[[ Task data open ]]

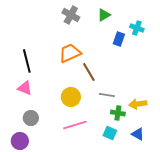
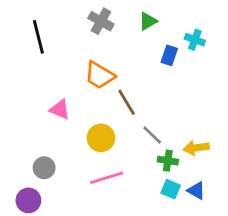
orange trapezoid: (70, 53) -> (100, 75), turned -125
black line: (27, 61) -> (38, 37), moved
pink triangle: (25, 88) -> (60, 109), moved
gray line: (107, 95) -> (152, 135), turned 35
cyan square: (110, 133) -> (171, 189), moved

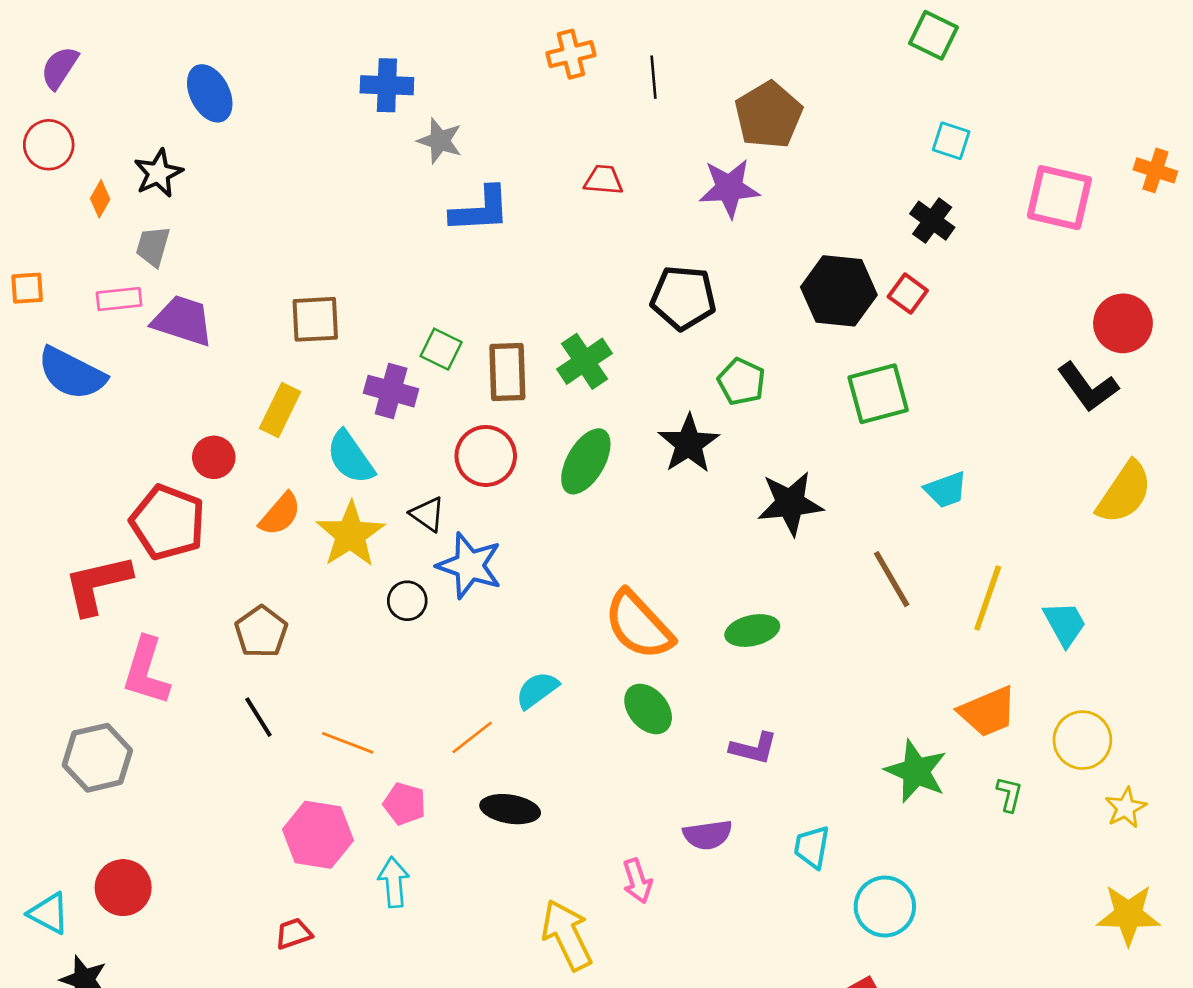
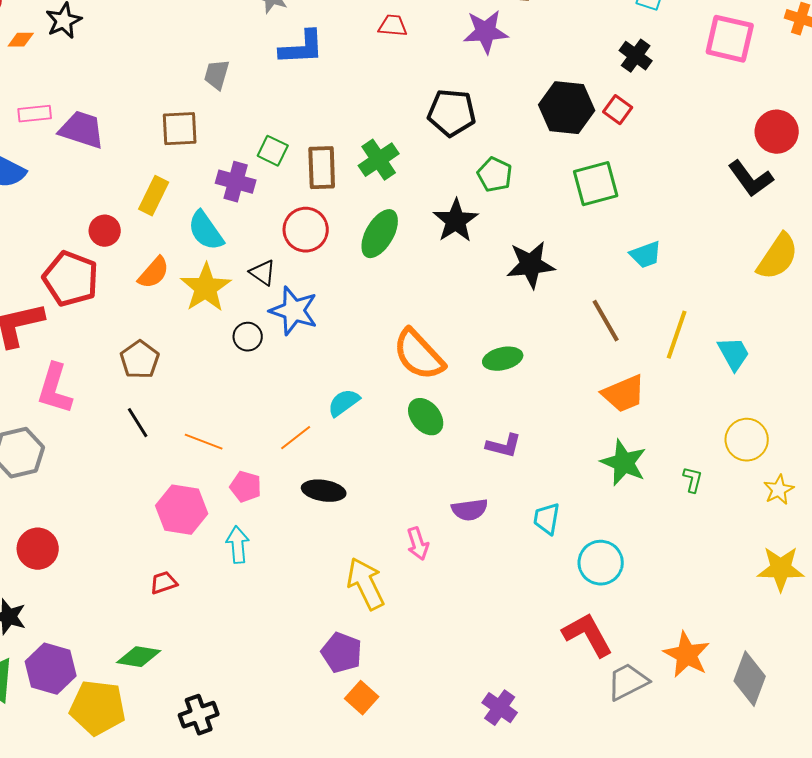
orange diamond: (100, 199) -> (21, 40), turned 60
gray trapezoid: (153, 246) -> (217, 75), moved
orange trapezoid: (988, 712) -> (624, 394), moved

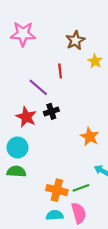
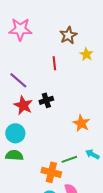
purple line: (38, 87) -> (18, 80), moved
green line: (81, 188) -> (69, 159), moved

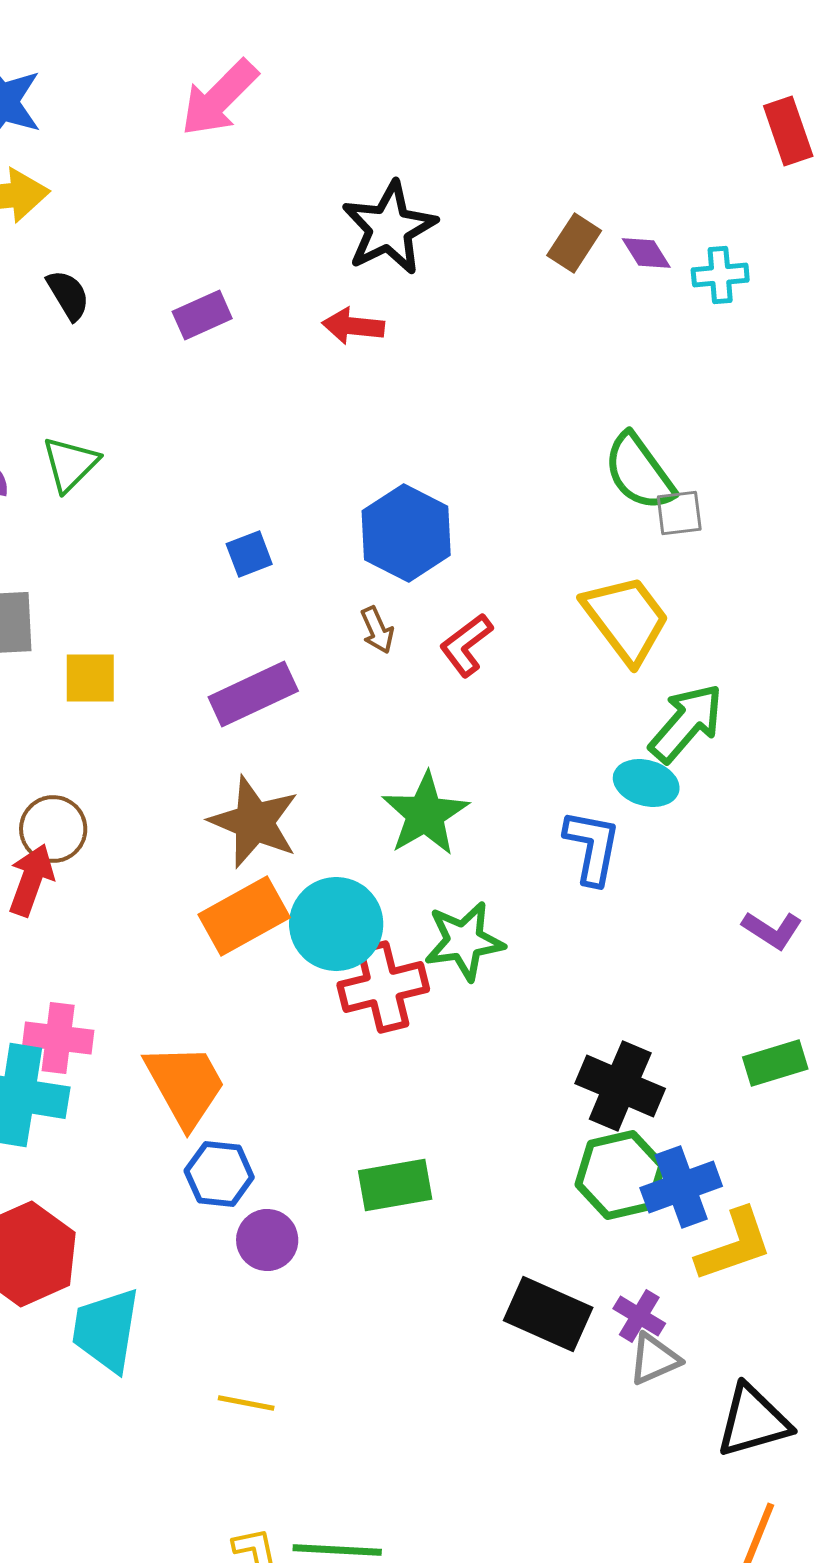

[[ Task data closed ]]

Exercise details
From the line containing "gray trapezoid: (153, 246)" through the final line of the listing, copy every line exactly and nothing else. Skip the pictures.

Exercise output
gray trapezoid: (153, 246) -> (217, 75), moved
orange trapezoid: (988, 712) -> (624, 394), moved

purple line: (38, 87) -> (18, 80), moved
green line: (81, 188) -> (69, 159), moved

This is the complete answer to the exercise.